*Work order*: Among the lines below, take the one holding "yellow brick B9", the one holding "cyan slope E10:E12 level 1 top 12", and all lines between them. Set them down exactly.

======== Data records

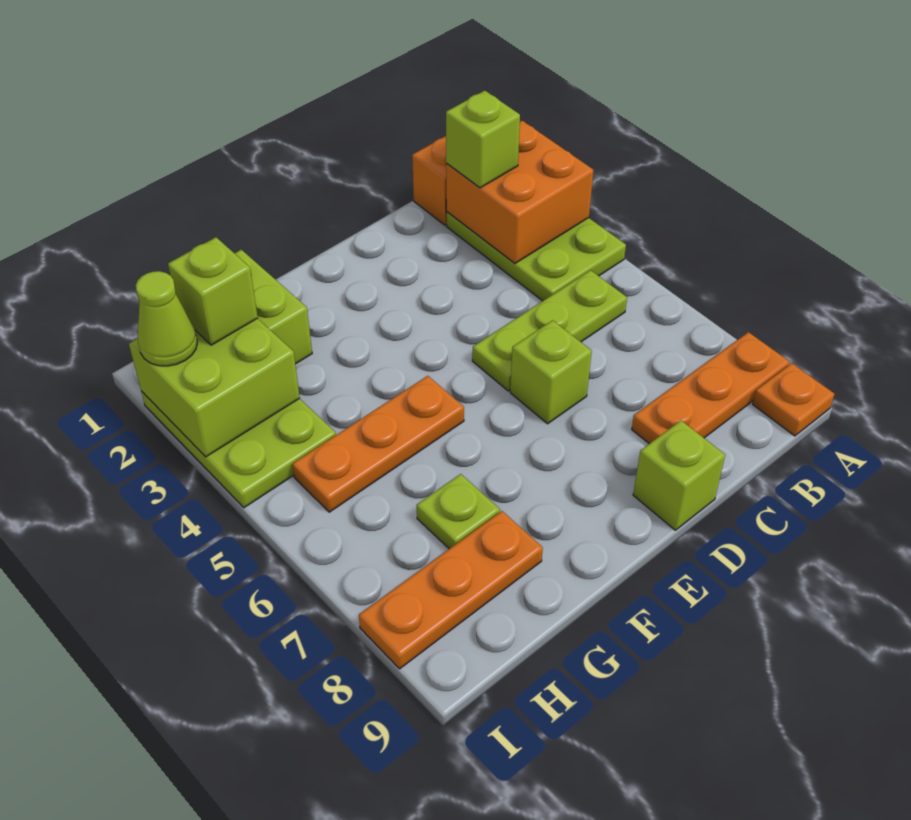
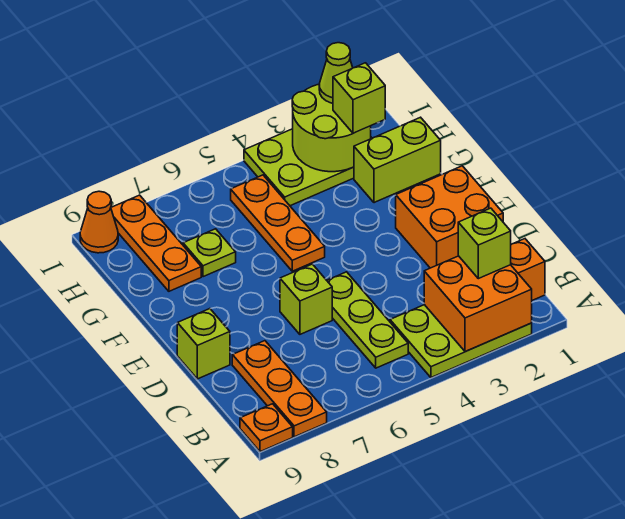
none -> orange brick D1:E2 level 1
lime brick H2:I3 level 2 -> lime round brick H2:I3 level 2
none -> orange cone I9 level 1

================
======== Data records

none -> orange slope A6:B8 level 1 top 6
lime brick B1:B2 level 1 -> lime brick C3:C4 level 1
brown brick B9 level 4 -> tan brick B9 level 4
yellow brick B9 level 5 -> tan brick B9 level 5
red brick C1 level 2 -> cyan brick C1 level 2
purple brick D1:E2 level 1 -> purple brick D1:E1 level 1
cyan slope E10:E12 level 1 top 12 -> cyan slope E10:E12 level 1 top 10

================

*Solution to this problem*:
yellow brick B9 level 5 -> tan brick B9 level 5
red brick C1 level 2 -> cyan brick C1 level 2
purple brick D1:E2 level 1 -> purple brick D1:E1 level 1
cyan slope E10:E12 level 1 top 12 -> cyan slope E10:E12 level 1 top 10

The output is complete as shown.